WHAT TO PRODUCE: The data is to be repeated exactly, with the images removed.

SOURCE MATERIAL:
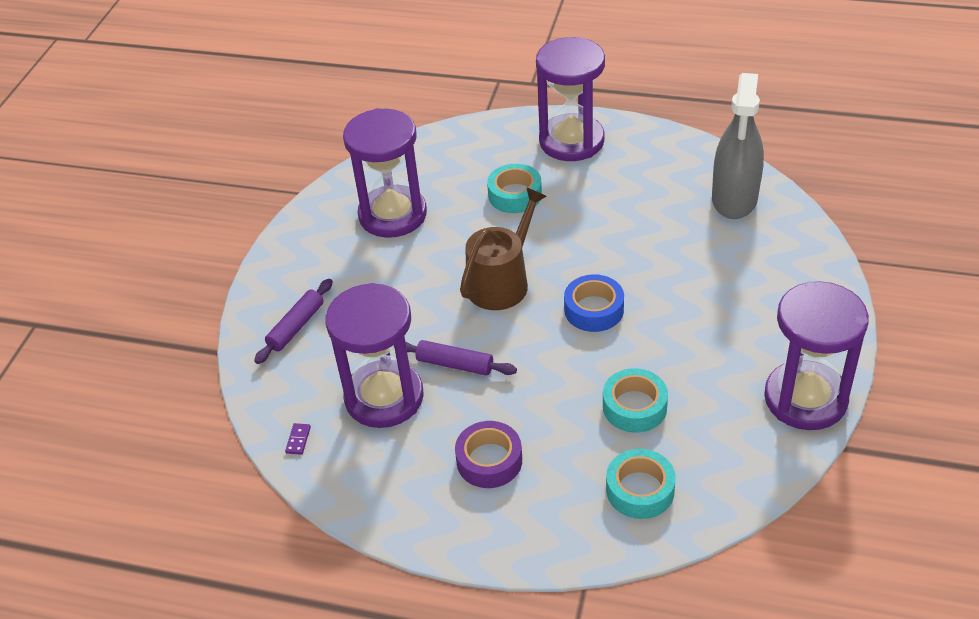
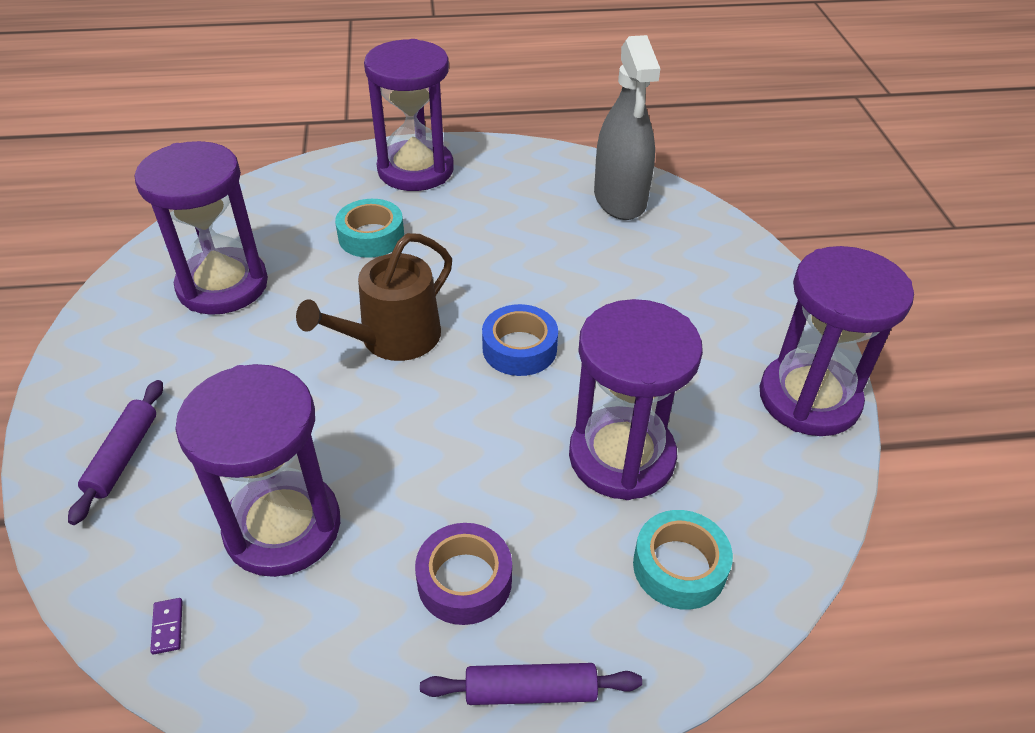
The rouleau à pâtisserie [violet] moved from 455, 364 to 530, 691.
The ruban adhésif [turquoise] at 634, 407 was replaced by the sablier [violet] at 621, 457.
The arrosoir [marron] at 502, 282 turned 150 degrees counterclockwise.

PROBLEM SOLUTION:
The rouleau à pâtisserie [violet] moved from 455, 364 to 530, 691.
The ruban adhésif [turquoise] at 634, 407 was replaced by the sablier [violet] at 621, 457.
The arrosoir [marron] at 502, 282 turned 150 degrees counterclockwise.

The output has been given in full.